• [Work required] Could you transcribe every entry below exactly, leaving out the pictures?

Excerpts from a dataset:
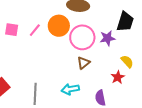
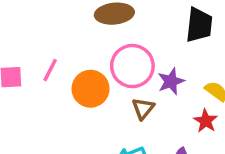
orange circle: (59, 26) -> (91, 89), moved
purple star: (107, 38) -> (171, 81), moved

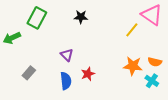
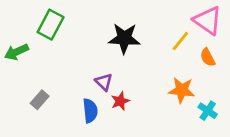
black star: (81, 17) -> (124, 38), moved, size x1.6
purple triangle: (67, 55) -> (104, 82), moved
orange semicircle: (155, 62) -> (208, 57), moved, turned 48

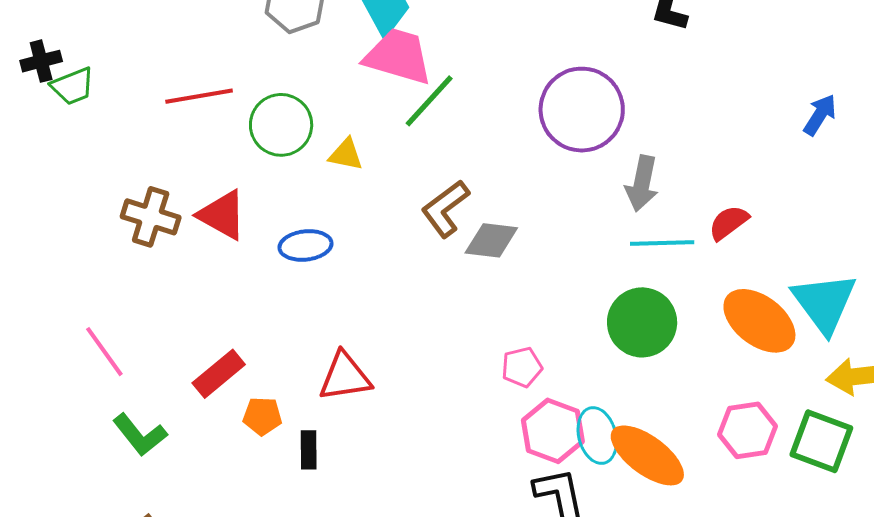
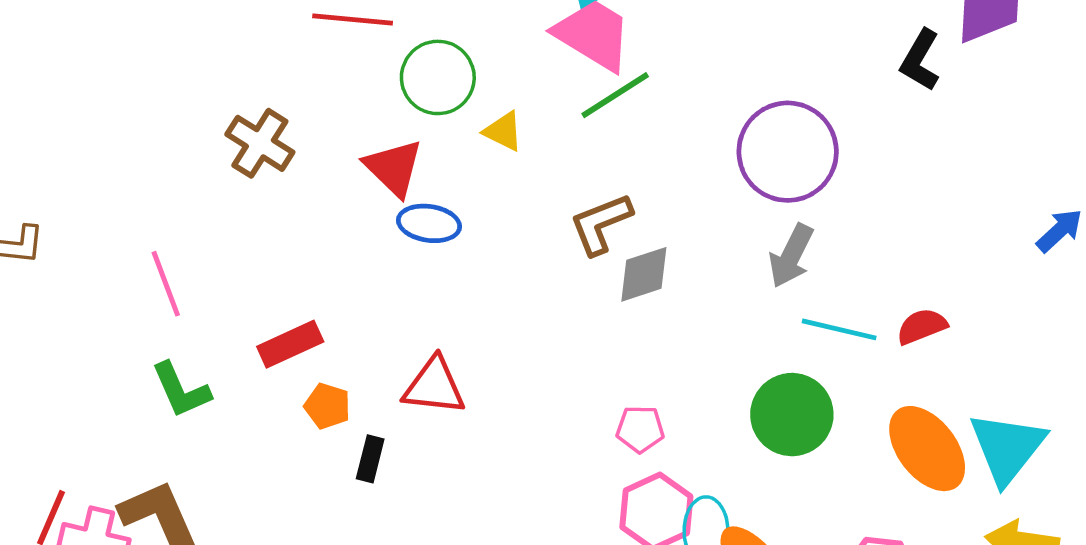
gray arrow: (642, 184) -> (791, 256), moved
red triangle: (222, 215) -> (394, 168), moved
gray diamond: (491, 240) -> (644, 274), turned -40

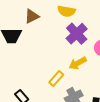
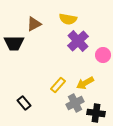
yellow arrow: (78, 63) -> (85, 83), moved

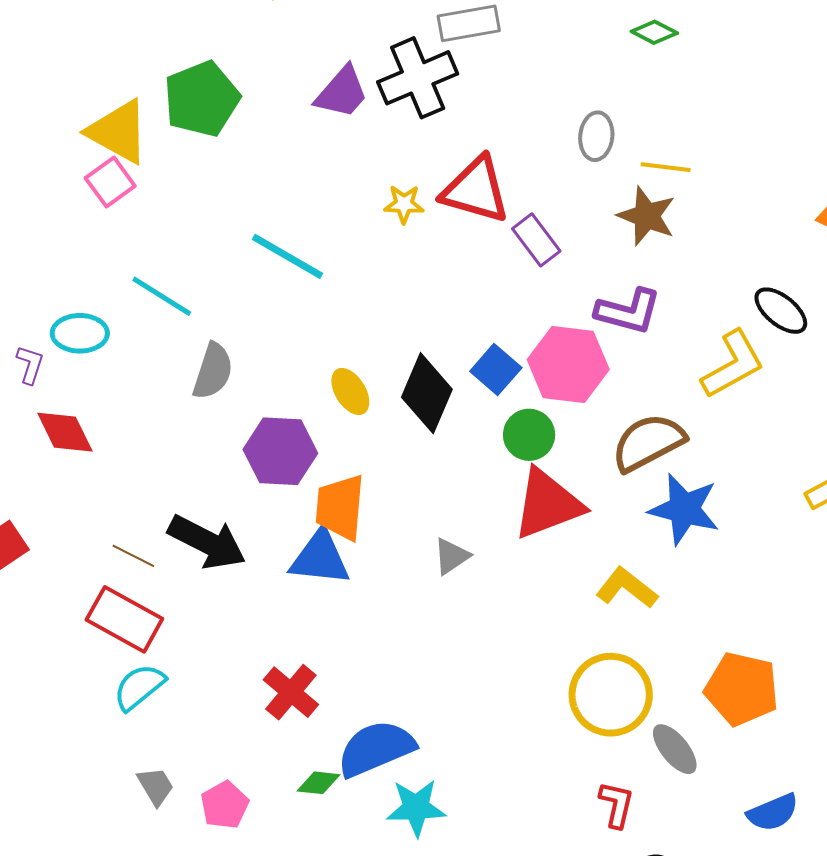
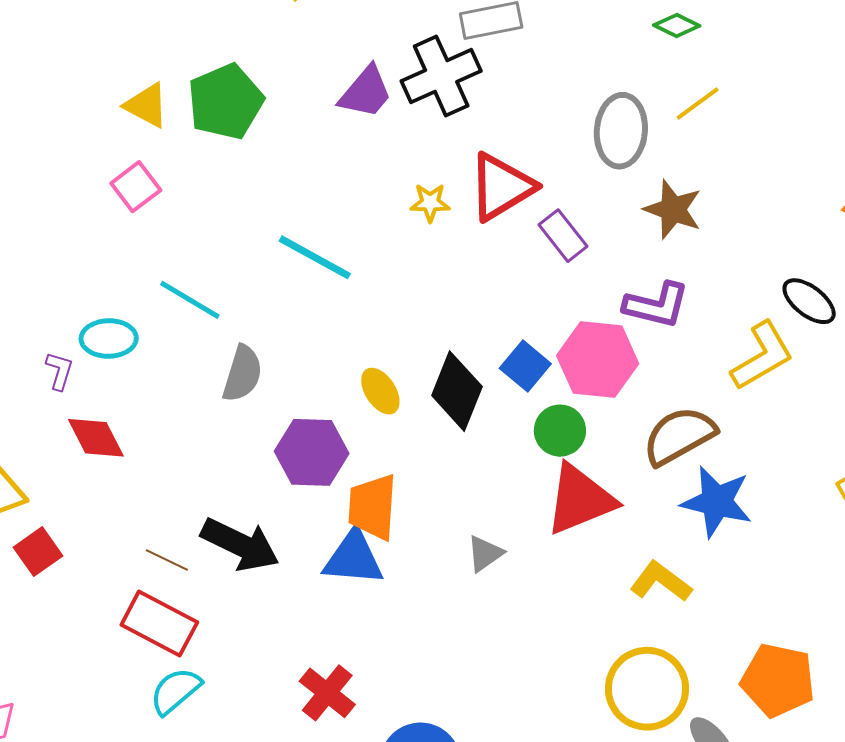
yellow triangle: (118, 132) -> (147, 105), moved, size x0.7
gray ellipse: (596, 136) -> (621, 131), size x1.5
yellow line: (666, 167) -> (698, 104), moved, turned -42
red triangle: (476, 190) -> (501, 187), turned -46

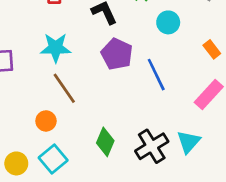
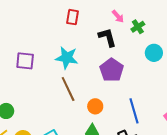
blue line: (156, 75) -> (134, 111), moved
orange circle: (46, 121) -> (95, 106), moved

• [Response below]
orange circle: (59, 26) -> (91, 89), moved
purple star: (107, 38) -> (171, 81), moved

black star: (81, 17) -> (124, 38), moved, size x1.6
purple triangle: (67, 55) -> (104, 82), moved
orange semicircle: (155, 62) -> (208, 57), moved, turned 48

gray arrow: (642, 184) -> (791, 256), moved
red triangle: (222, 215) -> (394, 168), moved
gray diamond: (491, 240) -> (644, 274), turned -40

yellow arrow: (78, 63) -> (85, 83), moved

yellow triangle: (118, 132) -> (147, 105), moved, size x0.7
gray ellipse: (596, 136) -> (621, 131), size x1.5
yellow line: (666, 167) -> (698, 104), moved, turned -42
red triangle: (476, 190) -> (501, 187), turned -46

blue line: (156, 75) -> (134, 111), moved
orange circle: (46, 121) -> (95, 106), moved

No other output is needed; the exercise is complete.